◆ **HOW TO COMPLETE THIS TASK**:
Every line of the listing should be transcribed exactly, with nothing left out.
==================================================
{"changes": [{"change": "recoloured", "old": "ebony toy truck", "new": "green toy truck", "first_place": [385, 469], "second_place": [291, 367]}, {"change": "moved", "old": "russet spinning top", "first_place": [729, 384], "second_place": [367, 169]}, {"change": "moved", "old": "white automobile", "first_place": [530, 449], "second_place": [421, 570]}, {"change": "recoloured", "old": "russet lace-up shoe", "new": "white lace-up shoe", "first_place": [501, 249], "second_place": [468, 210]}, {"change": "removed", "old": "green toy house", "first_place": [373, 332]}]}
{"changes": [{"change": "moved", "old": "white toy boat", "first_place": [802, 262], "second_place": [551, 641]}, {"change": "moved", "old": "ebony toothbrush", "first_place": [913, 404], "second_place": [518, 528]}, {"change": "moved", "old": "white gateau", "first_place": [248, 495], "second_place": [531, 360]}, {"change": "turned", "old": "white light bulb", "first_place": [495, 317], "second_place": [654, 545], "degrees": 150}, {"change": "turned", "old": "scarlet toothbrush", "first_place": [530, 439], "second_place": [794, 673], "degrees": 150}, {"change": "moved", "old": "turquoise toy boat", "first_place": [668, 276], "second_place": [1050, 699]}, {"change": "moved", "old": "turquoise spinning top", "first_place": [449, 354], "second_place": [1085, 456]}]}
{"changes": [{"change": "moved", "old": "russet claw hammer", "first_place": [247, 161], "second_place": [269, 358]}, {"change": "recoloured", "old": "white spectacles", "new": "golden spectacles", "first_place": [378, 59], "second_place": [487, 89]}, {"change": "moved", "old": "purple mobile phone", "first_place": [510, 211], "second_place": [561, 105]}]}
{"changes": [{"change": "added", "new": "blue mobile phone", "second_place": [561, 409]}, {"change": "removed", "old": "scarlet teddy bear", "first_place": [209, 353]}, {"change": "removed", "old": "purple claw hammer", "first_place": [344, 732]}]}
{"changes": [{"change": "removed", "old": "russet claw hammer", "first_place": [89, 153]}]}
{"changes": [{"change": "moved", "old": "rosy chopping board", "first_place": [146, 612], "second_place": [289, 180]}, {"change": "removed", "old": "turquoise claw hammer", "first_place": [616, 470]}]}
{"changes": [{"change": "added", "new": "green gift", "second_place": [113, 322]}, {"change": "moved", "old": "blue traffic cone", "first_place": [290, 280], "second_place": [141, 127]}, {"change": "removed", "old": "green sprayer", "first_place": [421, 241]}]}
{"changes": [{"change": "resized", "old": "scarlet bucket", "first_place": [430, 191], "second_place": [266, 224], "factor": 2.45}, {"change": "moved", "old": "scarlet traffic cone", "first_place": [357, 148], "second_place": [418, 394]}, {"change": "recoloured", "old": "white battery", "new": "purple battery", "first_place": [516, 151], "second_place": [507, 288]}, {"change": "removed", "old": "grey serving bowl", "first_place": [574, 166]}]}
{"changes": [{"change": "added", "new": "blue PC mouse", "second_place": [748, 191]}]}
==================================================
◆ **RESPONSE BOX**:
{"changes": [{"change": "recoloured", "old": "ebony toy truck", "new": "green toy truck", "first_place": [385, 469], "second_place": [291, 367]}, {"change": "moved", "old": "russet spinning top", "first_place": [729, 384], "second_place": [367, 169]}, {"change": "moved", "old": "white automobile", "first_place": [530, 449], "second_place": [421, 570]}, {"change": "recoloured", "old": "russet lace-up shoe", "new": "white lace-up shoe", "first_place": [501, 249], "second_place": [468, 210]}, {"change": "removed", "old": "green toy house", "first_place": [373, 332]}]}
{"changes": [{"change": "moved", "old": "white toy boat", "first_place": [802, 262], "second_place": [551, 641]}, {"change": "moved", "old": "ebony toothbrush", "first_place": [913, 404], "second_place": [518, 528]}, {"change": "moved", "old": "white gateau", "first_place": [248, 495], "second_place": [531, 360]}, {"change": "turned", "old": "white light bulb", "first_place": [495, 317], "second_place": [654, 545], "degrees": 150}, {"change": "turned", "old": "scarlet toothbrush", "first_place": [530, 439], "second_place": [794, 673], "degrees": 150}, {"change": "moved", "old": "turquoise toy boat", "first_place": [668, 276], "second_place": [1050, 699]}, {"change": "moved", "old": "turquoise spinning top", "first_place": [449, 354], "second_place": [1085, 456]}]}
{"changes": [{"change": "moved", "old": "russet claw hammer", "first_place": [247, 161], "second_place": [269, 358]}, {"change": "recoloured", "old": "white spectacles", "new": "golden spectacles", "first_place": [378, 59], "second_place": [487, 89]}, {"change": "moved", "old": "purple mobile phone", "first_place": [510, 211], "second_place": [561, 105]}]}
{"changes": [{"change": "added", "new": "blue mobile phone", "second_place": [561, 409]}, {"change": "removed", "old": "scarlet teddy bear", "first_place": [209, 353]}, {"change": "removed", "old": "purple claw hammer", "first_place": [344, 732]}]}
{"changes": [{"change": "removed", "old": "russet claw hammer", "first_place": [89, 153]}]}
{"changes": [{"change": "moved", "old": "rosy chopping board", "first_place": [146, 612], "second_place": [289, 180]}, {"change": "removed", "old": "turquoise claw hammer", "first_place": [616, 470]}]}
{"changes": [{"change": "added", "new": "green gift", "second_place": [113, 322]}, {"change": "moved", "old": "blue traffic cone", "first_place": [290, 280], "second_place": [141, 127]}, {"change": "removed", "old": "green sprayer", "first_place": [421, 241]}]}
{"changes": [{"change": "resized", "old": "scarlet bucket", "first_place": [430, 191], "second_place": [266, 224], "factor": 2.45}, {"change": "moved", "old": "scarlet traffic cone", "first_place": [357, 148], "second_place": [418, 394]}, {"change": "recoloured", "old": "white battery", "new": "purple battery", "first_place": [516, 151], "second_place": [507, 288]}, {"change": "removed", "old": "grey serving bowl", "first_place": [574, 166]}]}
{"changes": [{"change": "added", "new": "blue PC mouse", "second_place": [748, 191]}]}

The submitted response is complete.